Find the lines in these entries that include the word "FISH" and state how many there are, with no other words.
• • •
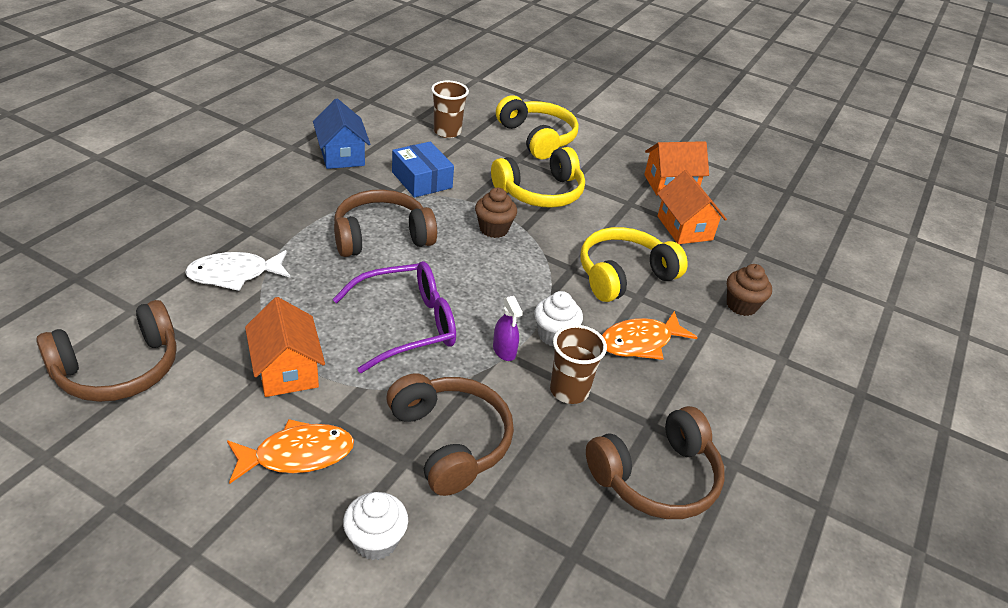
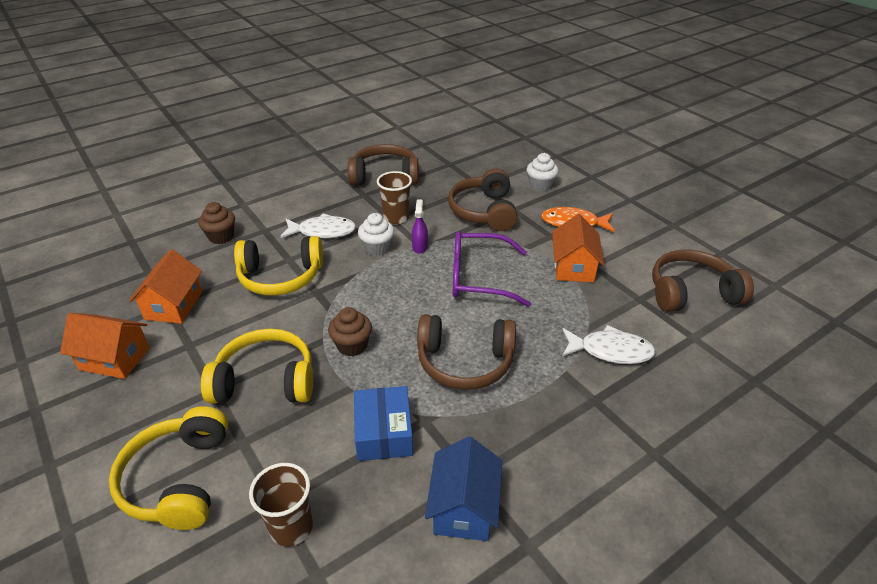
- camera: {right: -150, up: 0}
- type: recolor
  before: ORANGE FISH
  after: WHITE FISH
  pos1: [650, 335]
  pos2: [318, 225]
• • •
**Answer box:**
2